RECORDED INFORMATION Block Start
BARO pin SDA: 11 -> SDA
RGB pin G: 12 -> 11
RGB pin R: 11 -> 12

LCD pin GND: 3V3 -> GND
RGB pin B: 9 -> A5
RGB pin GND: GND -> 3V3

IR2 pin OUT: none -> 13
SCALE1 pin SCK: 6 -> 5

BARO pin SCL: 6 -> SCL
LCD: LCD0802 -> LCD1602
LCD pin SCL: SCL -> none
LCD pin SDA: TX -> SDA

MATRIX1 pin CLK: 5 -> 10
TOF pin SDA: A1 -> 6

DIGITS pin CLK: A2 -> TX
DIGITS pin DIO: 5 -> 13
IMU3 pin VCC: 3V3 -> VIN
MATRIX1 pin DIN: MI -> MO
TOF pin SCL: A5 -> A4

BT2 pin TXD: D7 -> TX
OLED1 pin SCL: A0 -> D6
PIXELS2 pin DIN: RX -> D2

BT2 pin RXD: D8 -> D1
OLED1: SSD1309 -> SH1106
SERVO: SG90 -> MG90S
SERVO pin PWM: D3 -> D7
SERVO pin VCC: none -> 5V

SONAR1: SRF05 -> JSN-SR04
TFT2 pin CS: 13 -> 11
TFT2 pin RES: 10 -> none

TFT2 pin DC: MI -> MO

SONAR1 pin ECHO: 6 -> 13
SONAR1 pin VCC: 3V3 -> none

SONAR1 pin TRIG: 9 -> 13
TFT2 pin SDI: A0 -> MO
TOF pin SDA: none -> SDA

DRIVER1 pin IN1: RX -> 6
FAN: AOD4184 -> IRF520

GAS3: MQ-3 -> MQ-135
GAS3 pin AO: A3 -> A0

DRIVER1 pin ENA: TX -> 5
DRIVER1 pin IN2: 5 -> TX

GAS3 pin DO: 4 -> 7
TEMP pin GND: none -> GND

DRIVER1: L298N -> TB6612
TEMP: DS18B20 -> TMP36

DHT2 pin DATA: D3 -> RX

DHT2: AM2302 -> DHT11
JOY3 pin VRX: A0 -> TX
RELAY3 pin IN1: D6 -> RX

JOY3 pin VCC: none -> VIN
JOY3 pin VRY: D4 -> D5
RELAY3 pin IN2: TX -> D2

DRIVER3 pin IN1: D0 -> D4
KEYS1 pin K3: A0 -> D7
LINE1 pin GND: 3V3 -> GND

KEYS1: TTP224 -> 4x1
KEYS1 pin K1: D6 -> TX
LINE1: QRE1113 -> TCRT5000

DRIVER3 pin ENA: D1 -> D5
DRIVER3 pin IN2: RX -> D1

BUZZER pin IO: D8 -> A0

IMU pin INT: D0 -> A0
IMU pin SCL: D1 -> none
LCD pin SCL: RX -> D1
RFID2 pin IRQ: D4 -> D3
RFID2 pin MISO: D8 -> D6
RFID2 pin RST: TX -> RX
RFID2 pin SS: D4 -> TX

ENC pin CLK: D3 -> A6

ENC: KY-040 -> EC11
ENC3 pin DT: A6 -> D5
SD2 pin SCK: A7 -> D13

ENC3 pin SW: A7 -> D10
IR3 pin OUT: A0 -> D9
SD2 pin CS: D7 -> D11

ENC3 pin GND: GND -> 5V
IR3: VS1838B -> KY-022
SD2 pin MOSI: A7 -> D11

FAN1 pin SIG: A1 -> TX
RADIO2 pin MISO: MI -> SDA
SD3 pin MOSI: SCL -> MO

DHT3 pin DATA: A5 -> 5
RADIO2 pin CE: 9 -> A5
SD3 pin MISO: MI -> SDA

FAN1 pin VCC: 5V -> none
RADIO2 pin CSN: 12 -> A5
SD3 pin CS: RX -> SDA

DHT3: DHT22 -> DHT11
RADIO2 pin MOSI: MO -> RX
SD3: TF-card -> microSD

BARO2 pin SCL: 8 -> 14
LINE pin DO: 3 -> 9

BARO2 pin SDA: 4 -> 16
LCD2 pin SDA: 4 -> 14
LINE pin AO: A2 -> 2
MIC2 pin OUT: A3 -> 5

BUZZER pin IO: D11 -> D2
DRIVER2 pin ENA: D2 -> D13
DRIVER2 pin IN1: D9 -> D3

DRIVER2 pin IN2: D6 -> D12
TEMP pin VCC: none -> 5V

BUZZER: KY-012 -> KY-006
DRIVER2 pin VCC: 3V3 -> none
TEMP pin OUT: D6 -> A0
RECORDED INFORMATION Block End
§ TASK BRIEF
Everything above from the line with "TOF pin SDA: none -> SDA" to the line with "SD3: TF-card -> microSD", both included, must be repeated exactly, and nothing outside that range.

§ ANSWER BOX
TOF pin SDA: none -> SDA

DRIVER1 pin IN1: RX -> 6
FAN: AOD4184 -> IRF520

GAS3: MQ-3 -> MQ-135
GAS3 pin AO: A3 -> A0

DRIVER1 pin ENA: TX -> 5
DRIVER1 pin IN2: 5 -> TX

GAS3 pin DO: 4 -> 7
TEMP pin GND: none -> GND

DRIVER1: L298N -> TB6612
TEMP: DS18B20 -> TMP36

DHT2 pin DATA: D3 -> RX

DHT2: AM2302 -> DHT11
JOY3 pin VRX: A0 -> TX
RELAY3 pin IN1: D6 -> RX

JOY3 pin VCC: none -> VIN
JOY3 pin VRY: D4 -> D5
RELAY3 pin IN2: TX -> D2

DRIVER3 pin IN1: D0 -> D4
KEYS1 pin K3: A0 -> D7
LINE1 pin GND: 3V3 -> GND

KEYS1: TTP224 -> 4x1
KEYS1 pin K1: D6 -> TX
LINE1: QRE1113 -> TCRT5000

DRIVER3 pin ENA: D1 -> D5
DRIVER3 pin IN2: RX -> D1

BUZZER pin IO: D8 -> A0

IMU pin INT: D0 -> A0
IMU pin SCL: D1 -> none
LCD pin SCL: RX -> D1
RFID2 pin IRQ: D4 -> D3
RFID2 pin MISO: D8 -> D6
RFID2 pin RST: TX -> RX
RFID2 pin SS: D4 -> TX

ENC pin CLK: D3 -> A6

ENC: KY-040 -> EC11
ENC3 pin DT: A6 -> D5
SD2 pin SCK: A7 -> D13

ENC3 pin SW: A7 -> D10
IR3 pin OUT: A0 -> D9
SD2 pin CS: D7 -> D11

ENC3 pin GND: GND -> 5V
IR3: VS1838B -> KY-022
SD2 pin MOSI: A7 -> D11

FAN1 pin SIG: A1 -> TX
RADIO2 pin MISO: MI -> SDA
SD3 pin MOSI: SCL -> MO

DHT3 pin DATA: A5 -> 5
RADIO2 pin CE: 9 -> A5
SD3 pin MISO: MI -> SDA

FAN1 pin VCC: 5V -> none
RADIO2 pin CSN: 12 -> A5
SD3 pin CS: RX -> SDA

DHT3: DHT22 -> DHT11
RADIO2 pin MOSI: MO -> RX
SD3: TF-card -> microSD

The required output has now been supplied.